**WHAT YOU NEED TO DO:**
Everything in the records must be restated exactly, apart from the pictures.

BEGIN INFORMATION SUPPLIED

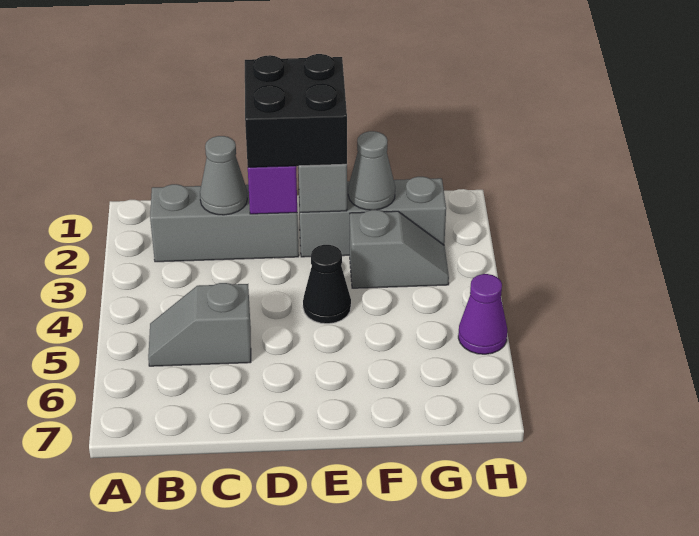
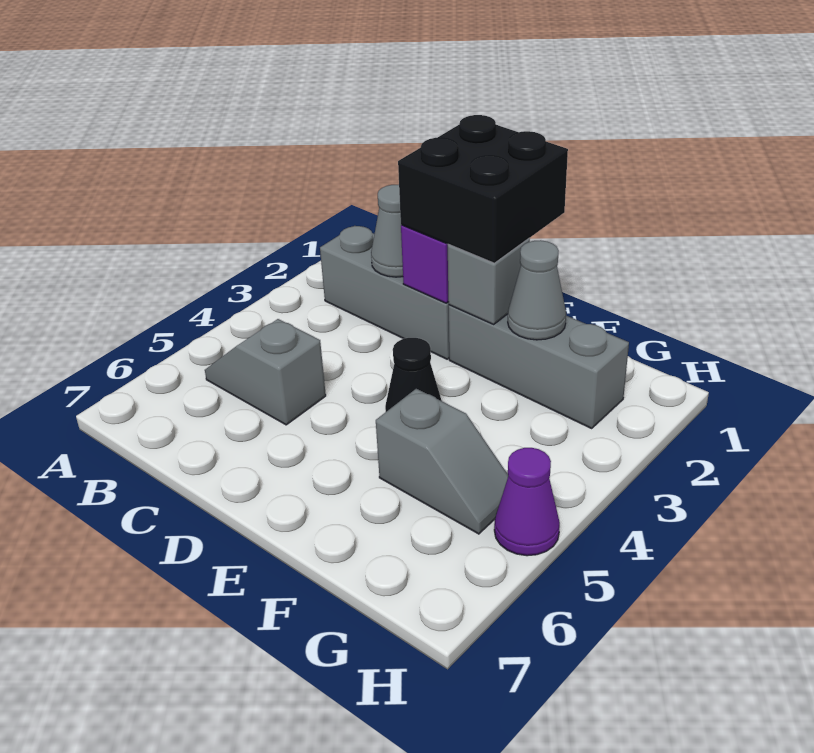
grey slope F3:G3 level 1 top F -> grey slope F5:G5 level 1 top F

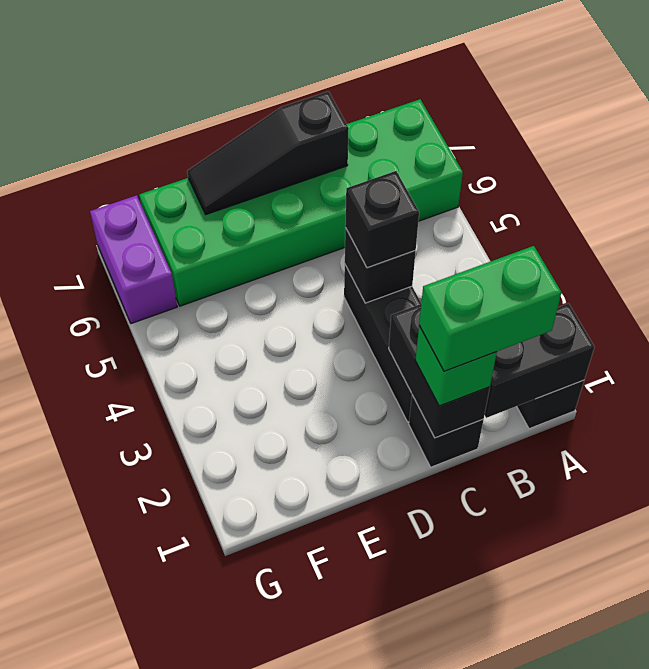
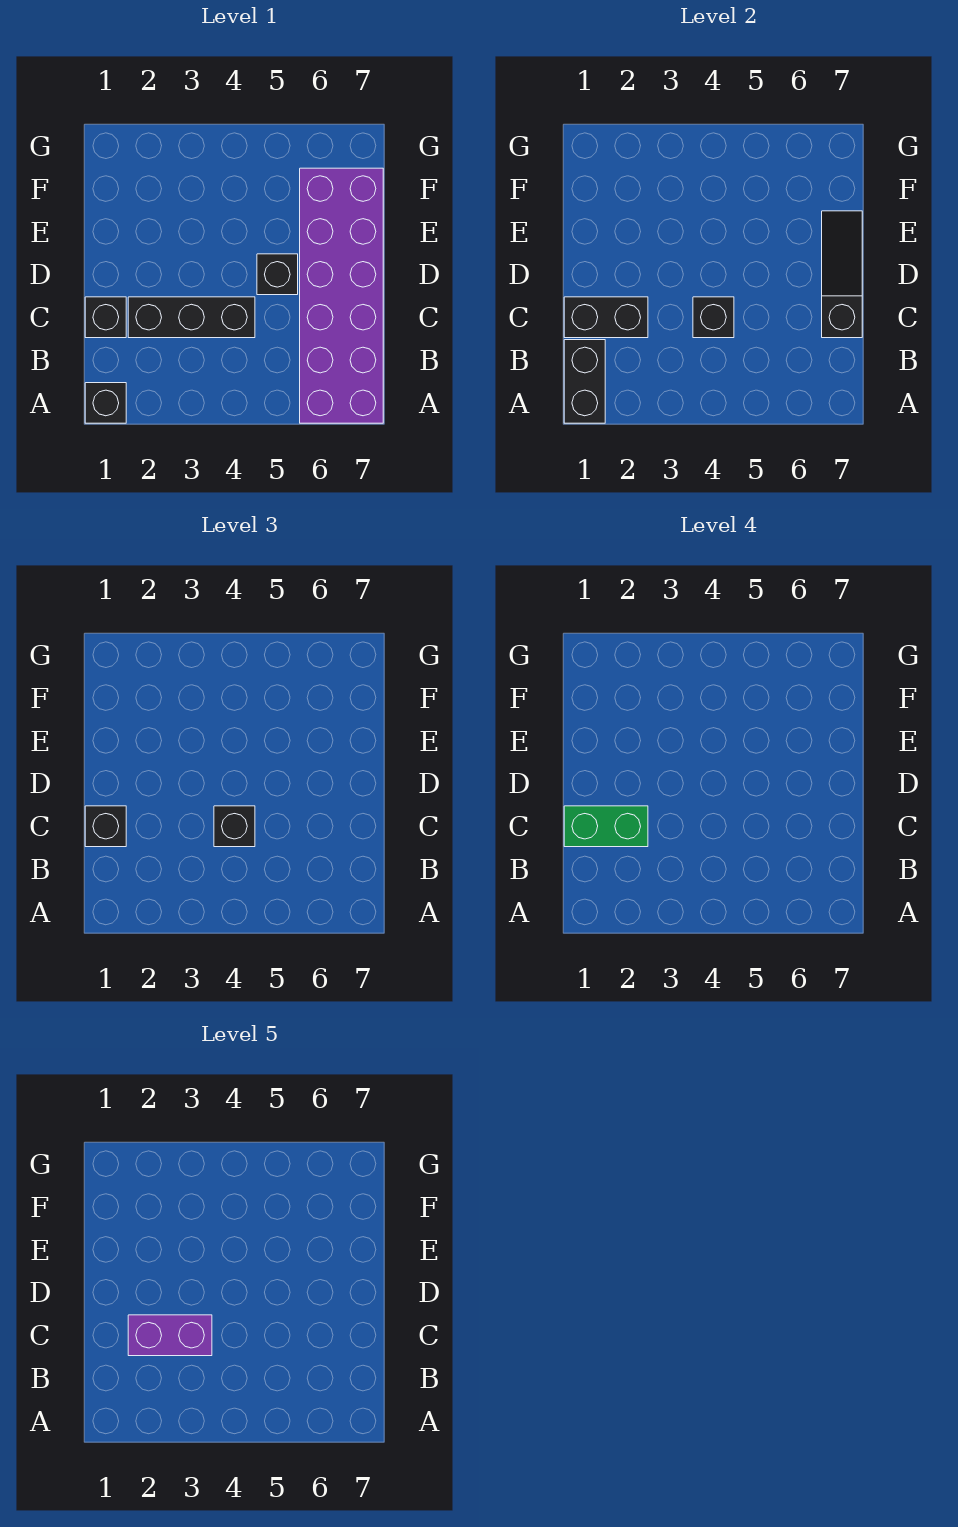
green brick A6:F7 level 1 -> purple brick A6:F7 level 1
green brick B1:C1 level 4 -> green brick C1:C2 level 4
green brick C1 level 3 -> black brick C1 level 3
none -> black brick D5 level 1
purple brick G6:G7 level 1 -> purple brick C2:C3 level 5

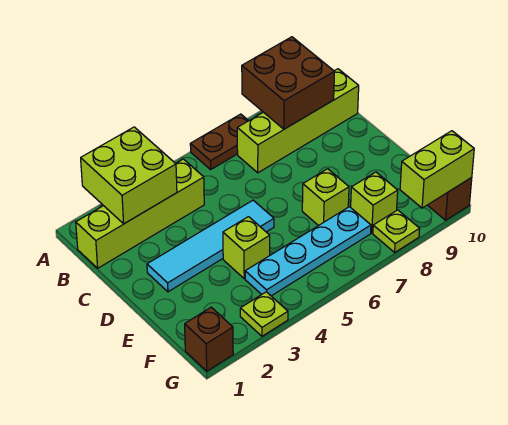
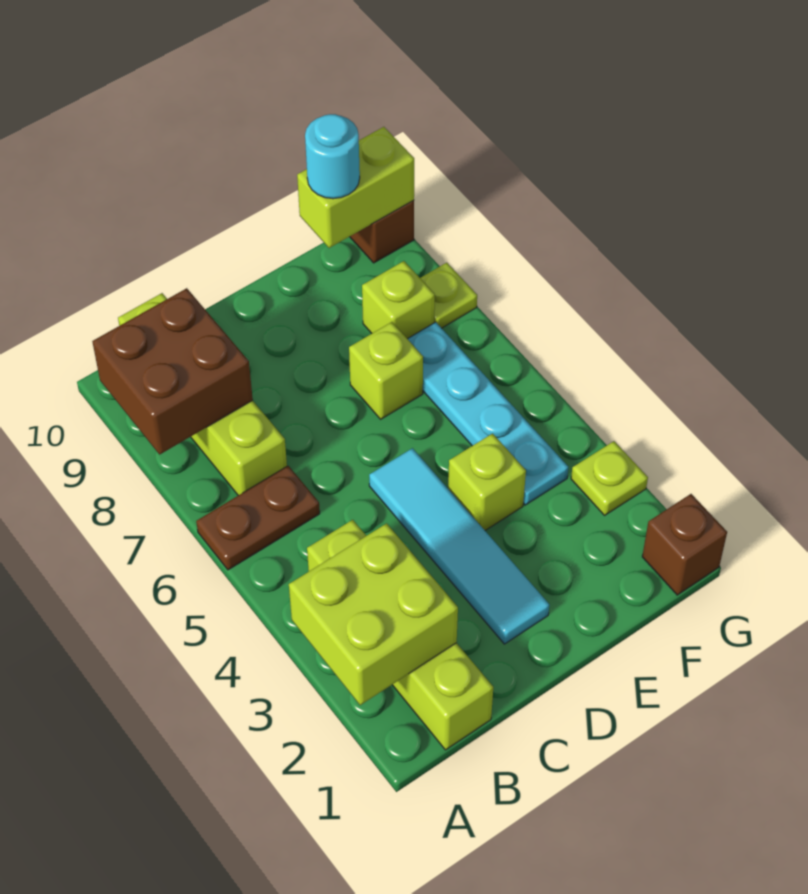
brown plate A6:A7 level 1 -> brown plate A6:B6 level 1
none -> cyan round brick F10 level 3
lime brick G9:G10 level 2 -> lime brick F10:G10 level 2

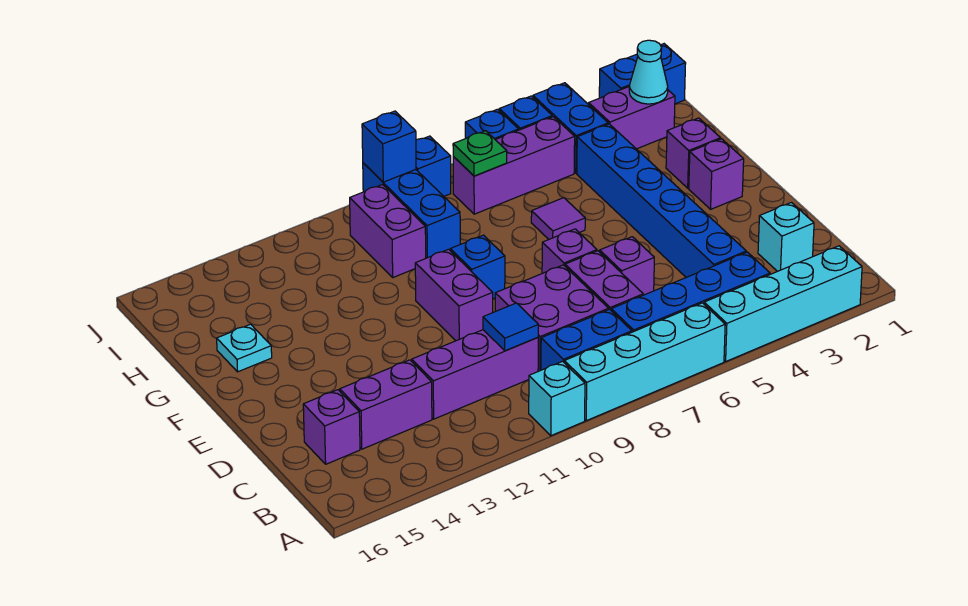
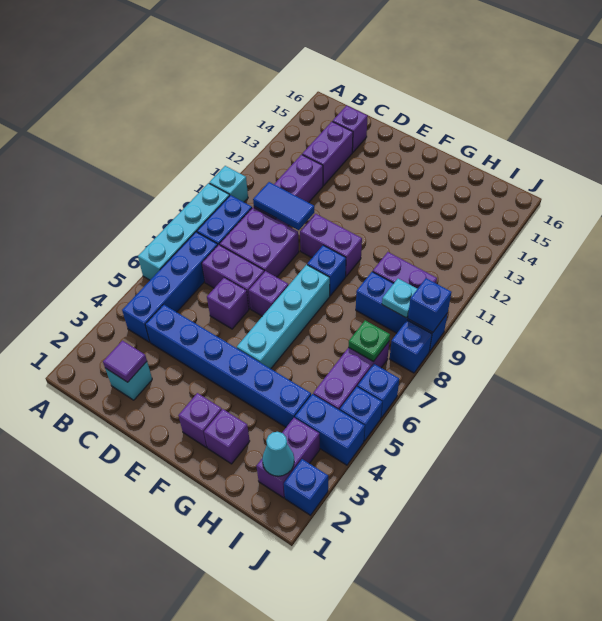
cyan brick A2:A5 level 1 -> cyan brick F5:F8 level 1
blue tile C10 level 2 -> blue tile C10:D10 level 2
purple tile G6 level 1 -> purple tile C2 level 2
cyan plate G15 level 1 -> cyan plate I9 level 2
blue brick J1:J2 level 1 -> blue brick J2 level 1

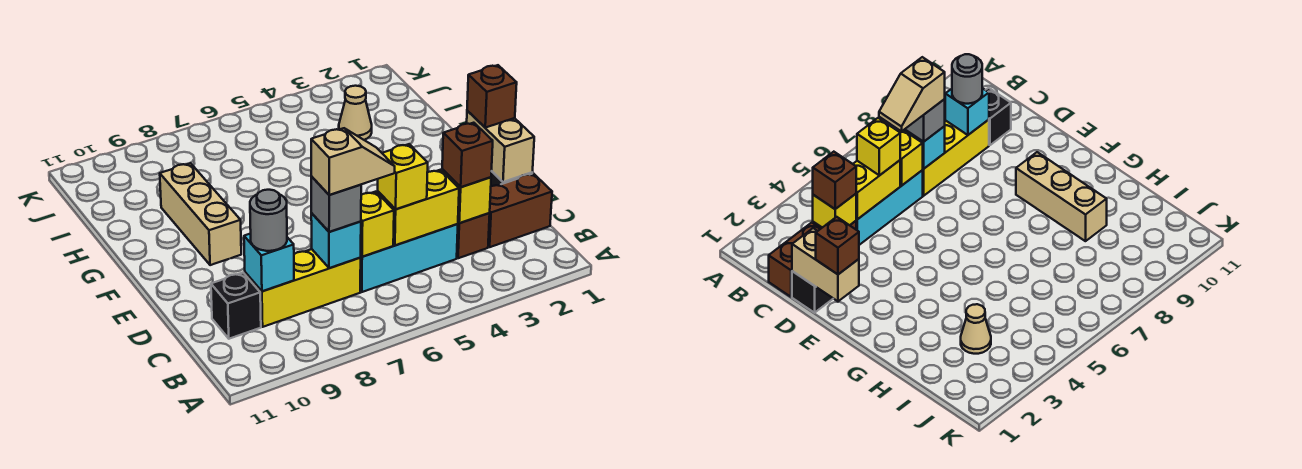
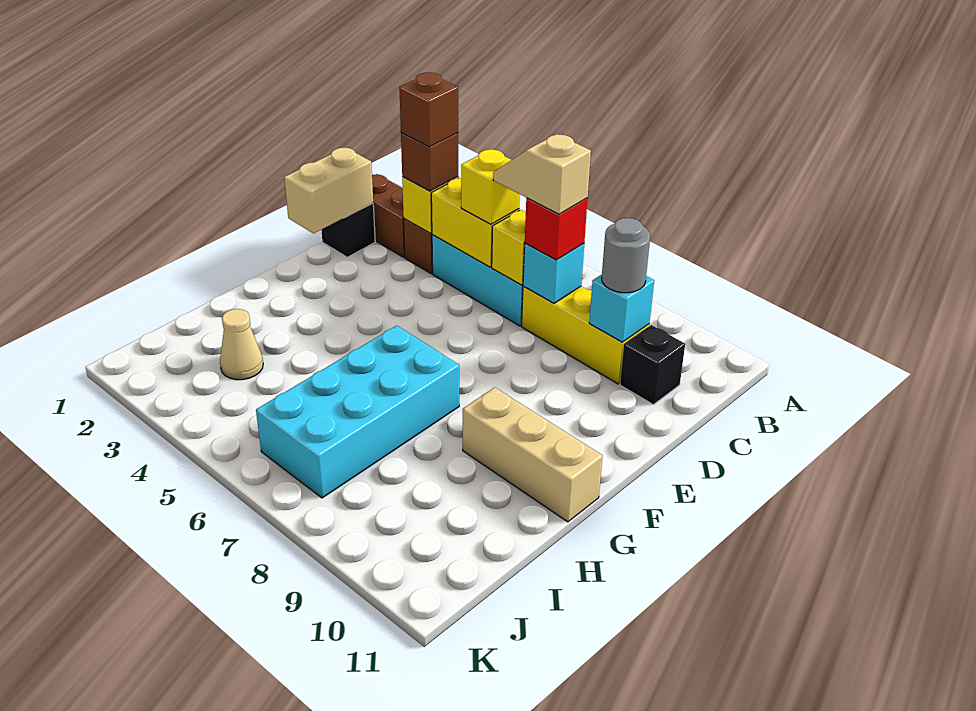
grey brick C7 level 3 -> red brick C7 level 3
brown brick E1 level 3 -> brown brick C3 level 4
tan brick F9:H9 level 1 -> tan brick G9:G11 level 1
none -> cyan brick G6:J7 level 1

END INFORMATION SUPPLIED

**WRITTEN RESPONSE:**
grey slope F3:G3 level 1 top F -> grey slope F5:G5 level 1 top F

green brick A6:F7 level 1 -> purple brick A6:F7 level 1
green brick B1:C1 level 4 -> green brick C1:C2 level 4
green brick C1 level 3 -> black brick C1 level 3
none -> black brick D5 level 1
purple brick G6:G7 level 1 -> purple brick C2:C3 level 5

brown plate A6:A7 level 1 -> brown plate A6:B6 level 1
none -> cyan round brick F10 level 3
lime brick G9:G10 level 2 -> lime brick F10:G10 level 2

cyan brick A2:A5 level 1 -> cyan brick F5:F8 level 1
blue tile C10 level 2 -> blue tile C10:D10 level 2
purple tile G6 level 1 -> purple tile C2 level 2
cyan plate G15 level 1 -> cyan plate I9 level 2
blue brick J1:J2 level 1 -> blue brick J2 level 1

grey brick C7 level 3 -> red brick C7 level 3
brown brick E1 level 3 -> brown brick C3 level 4
tan brick F9:H9 level 1 -> tan brick G9:G11 level 1
none -> cyan brick G6:J7 level 1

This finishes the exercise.